» Task input
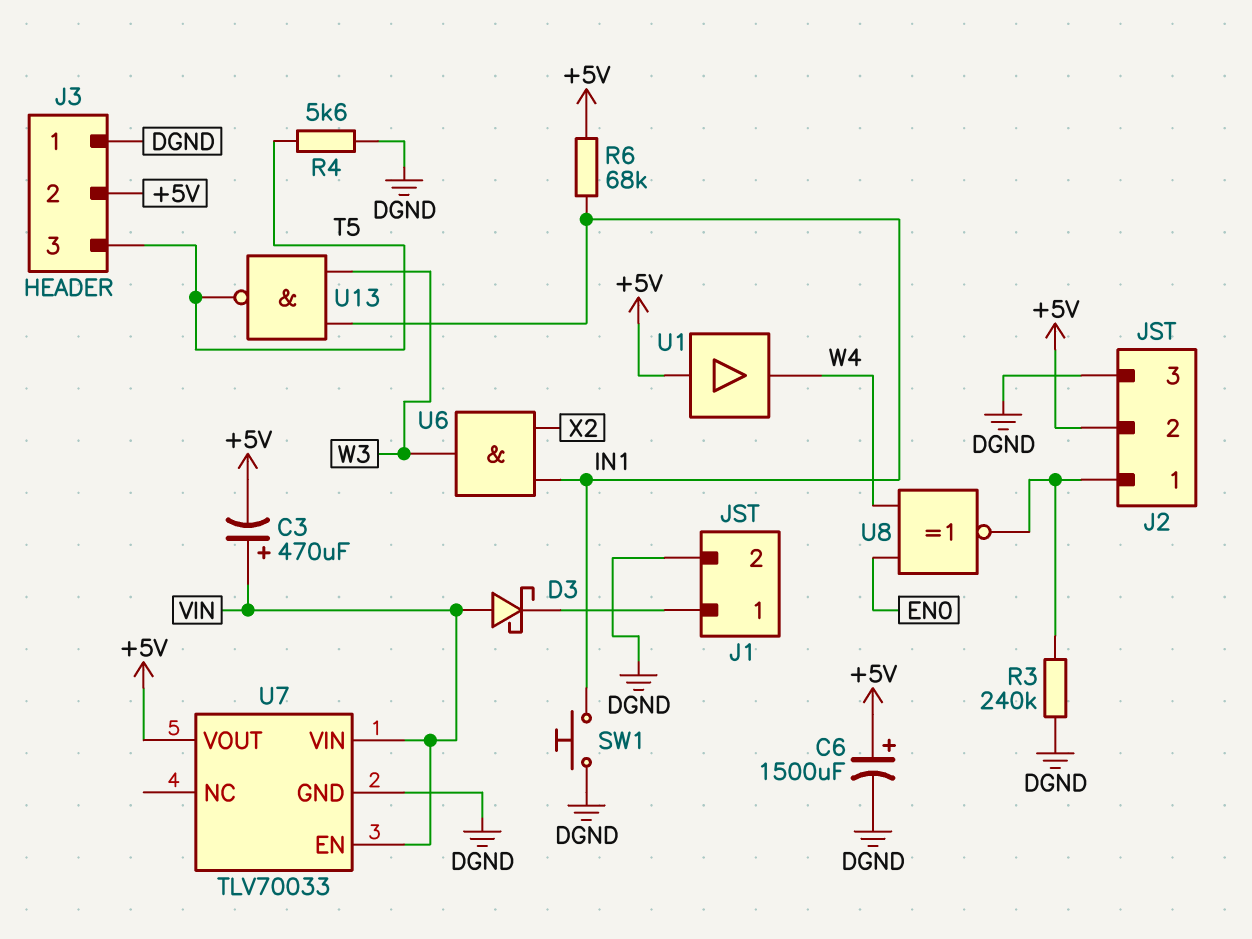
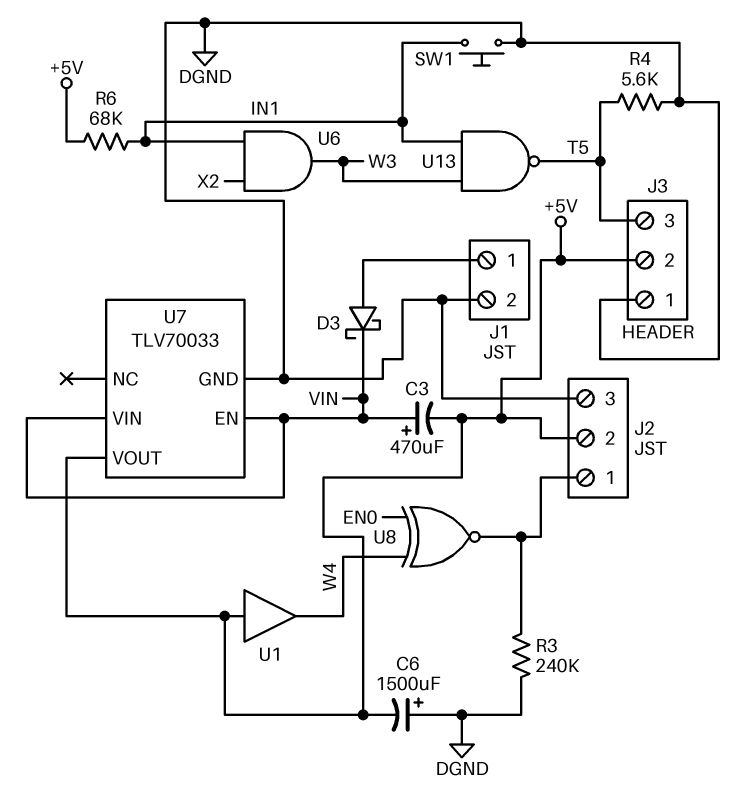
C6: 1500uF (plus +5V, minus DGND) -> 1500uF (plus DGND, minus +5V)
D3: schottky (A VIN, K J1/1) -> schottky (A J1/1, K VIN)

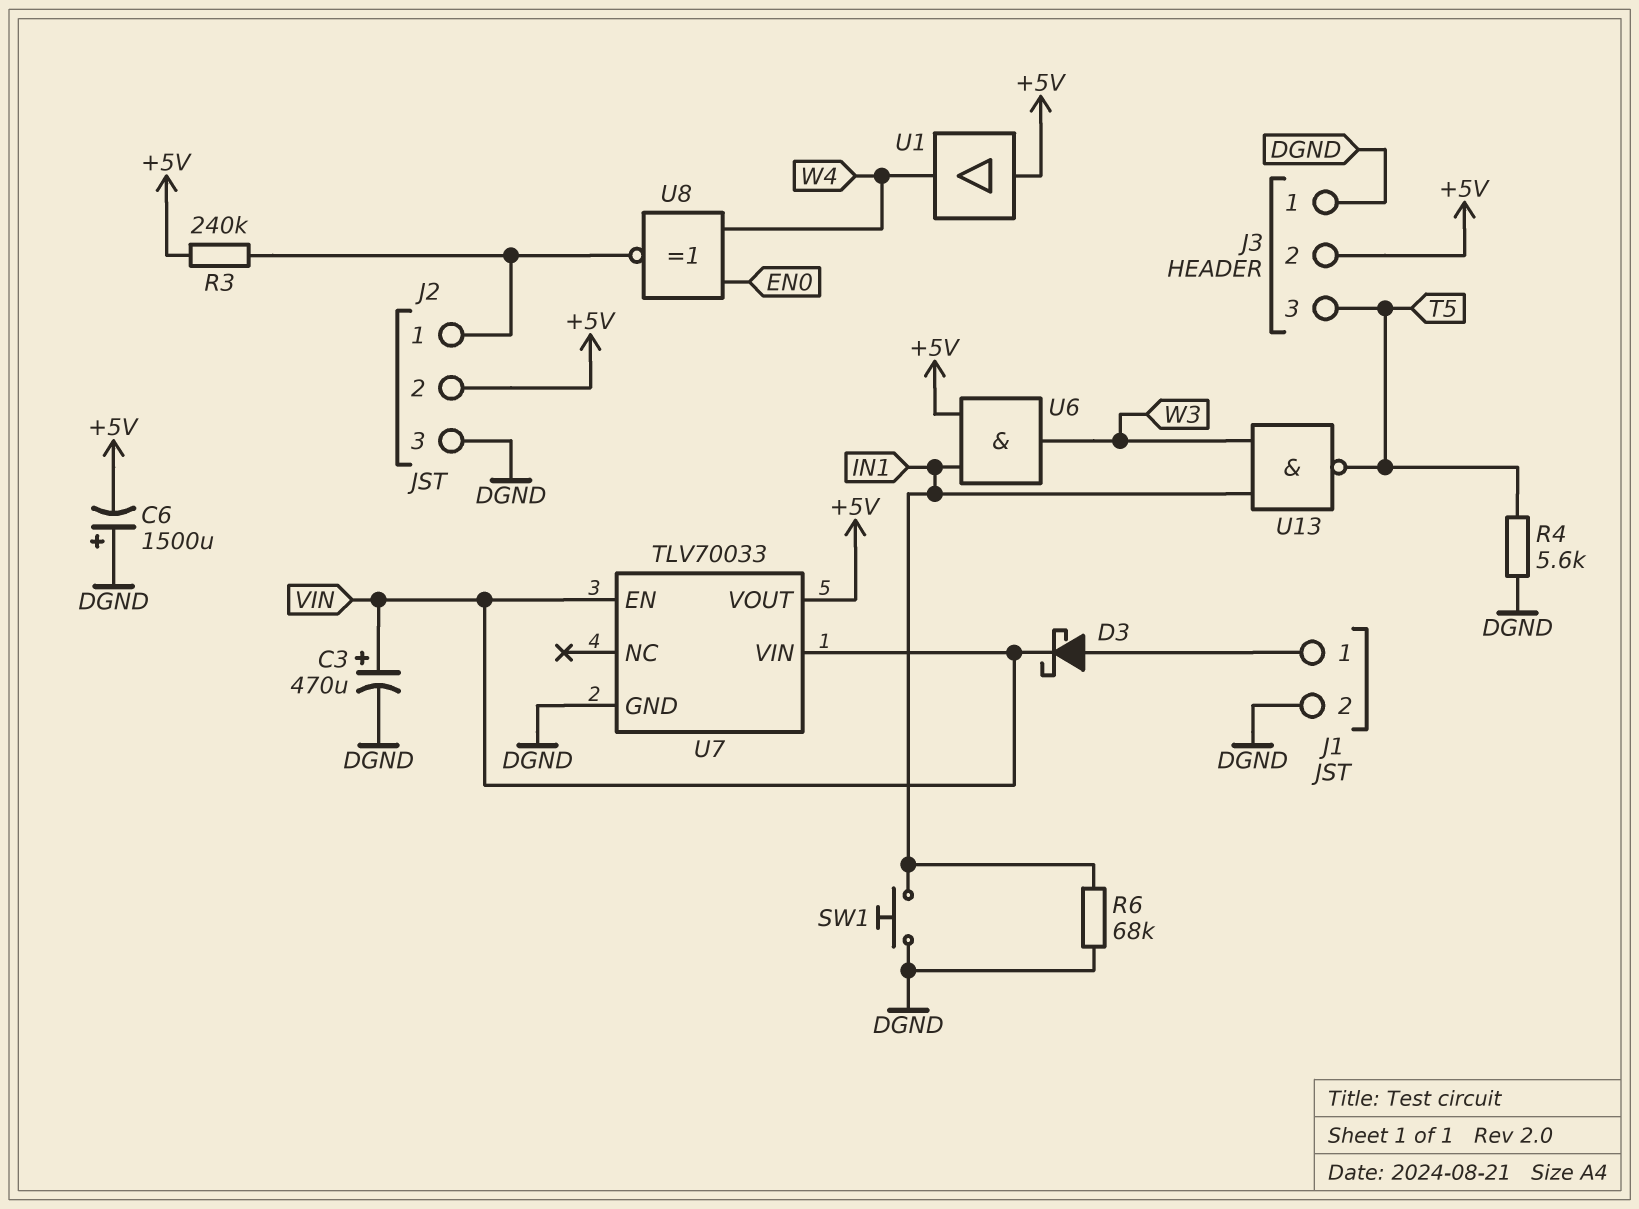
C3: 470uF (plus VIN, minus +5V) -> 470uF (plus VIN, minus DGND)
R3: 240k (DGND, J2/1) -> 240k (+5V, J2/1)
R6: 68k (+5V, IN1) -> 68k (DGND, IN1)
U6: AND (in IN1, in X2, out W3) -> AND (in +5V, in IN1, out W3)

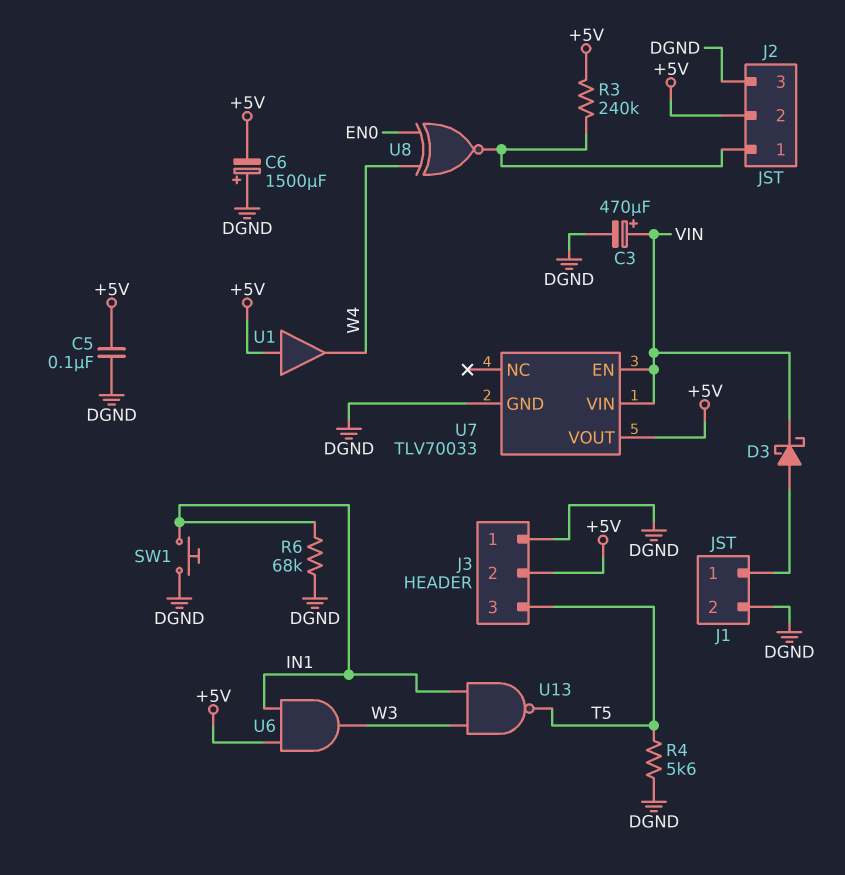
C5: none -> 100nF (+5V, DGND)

==

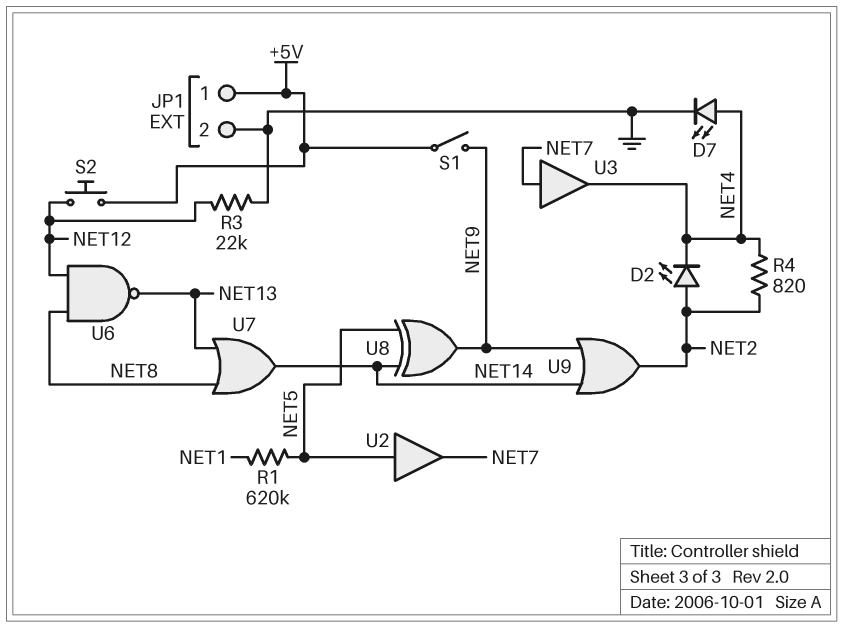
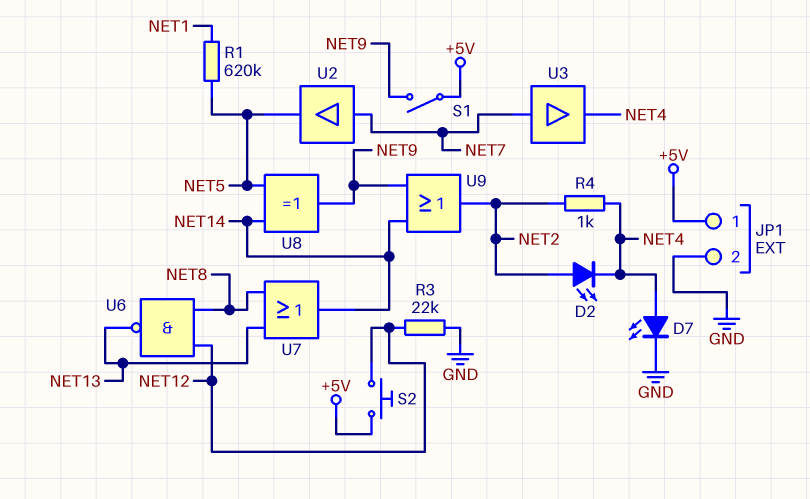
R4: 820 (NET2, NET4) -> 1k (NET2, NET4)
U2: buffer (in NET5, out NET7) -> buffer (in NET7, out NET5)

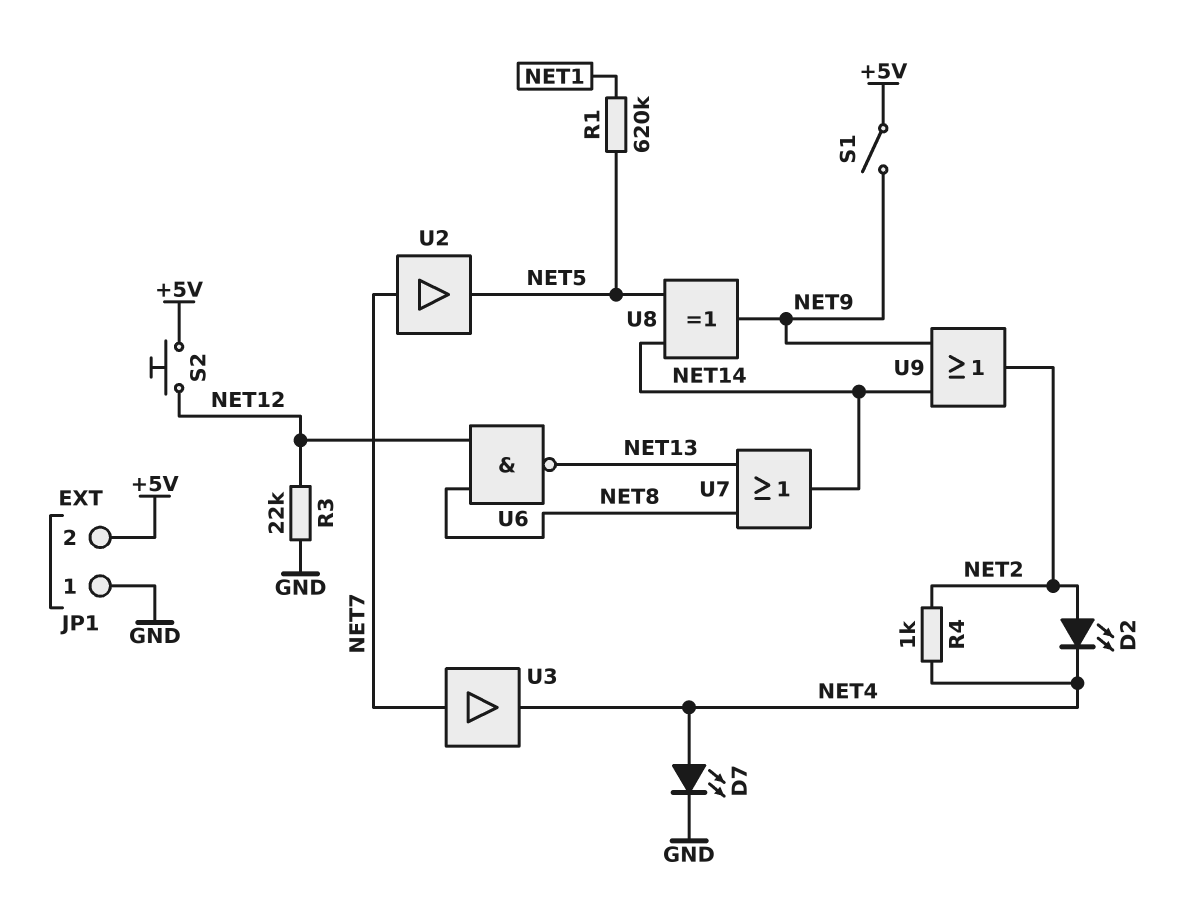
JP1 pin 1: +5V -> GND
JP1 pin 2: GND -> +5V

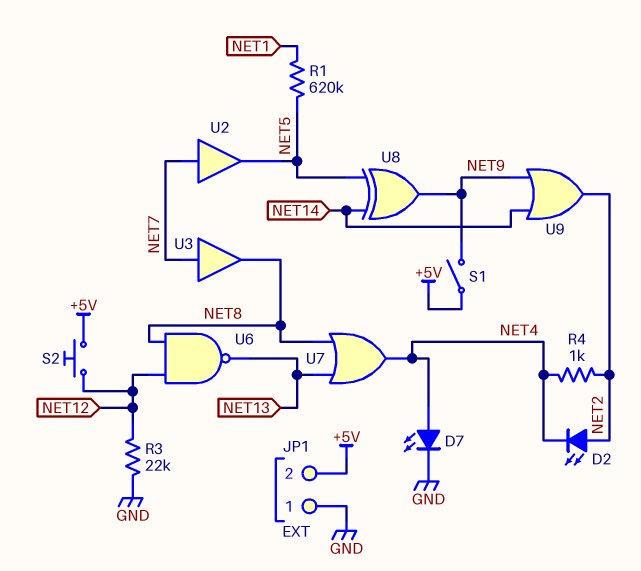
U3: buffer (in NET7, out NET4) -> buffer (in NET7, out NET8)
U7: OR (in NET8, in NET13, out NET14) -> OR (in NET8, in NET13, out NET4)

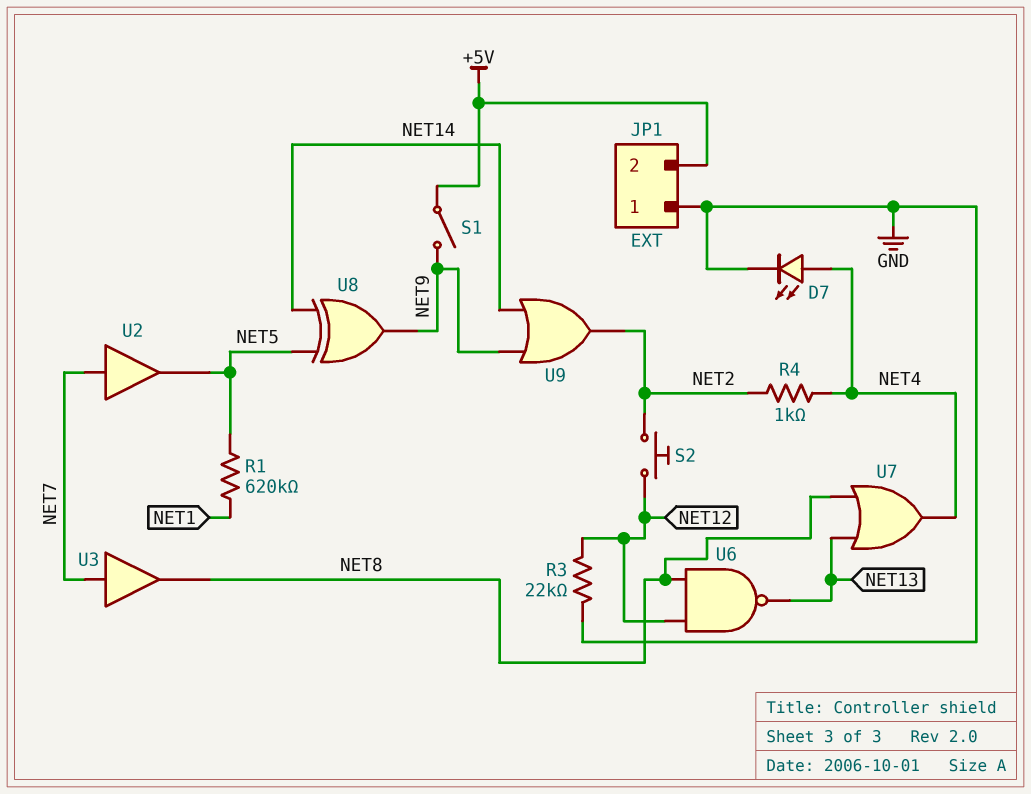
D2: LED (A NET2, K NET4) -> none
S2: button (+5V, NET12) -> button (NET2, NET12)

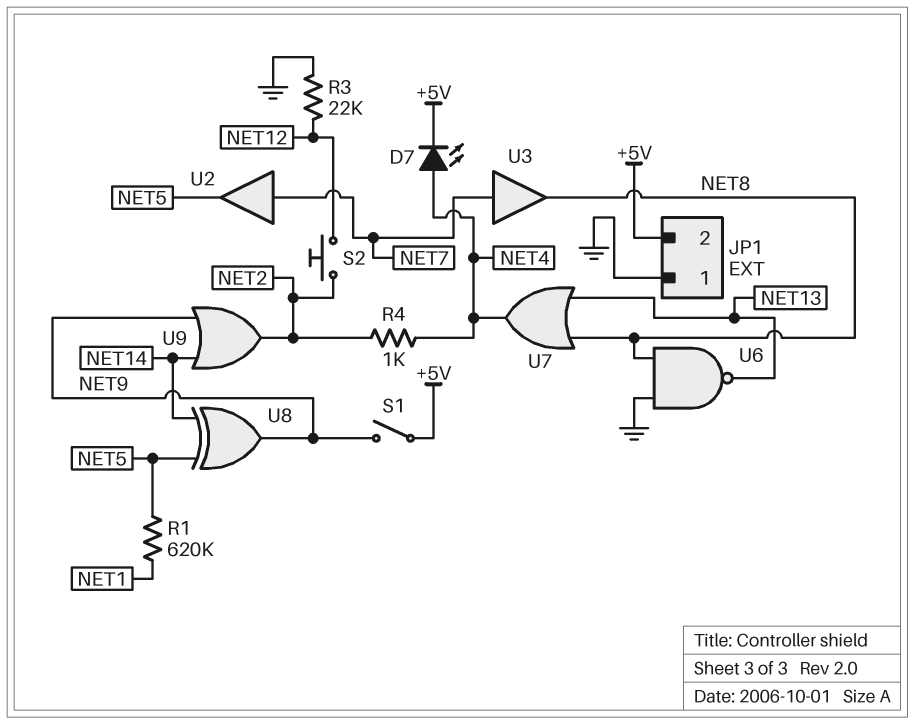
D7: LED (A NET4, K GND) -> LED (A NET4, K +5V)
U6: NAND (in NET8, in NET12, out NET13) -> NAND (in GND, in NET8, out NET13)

» Directions
Search the entries for the word "buffer". Copy every line where it occurs.

» Solution for this task
U2: buffer (in NET5, out NET7) -> buffer (in NET7, out NET5)
U3: buffer (in NET7, out NET4) -> buffer (in NET7, out NET8)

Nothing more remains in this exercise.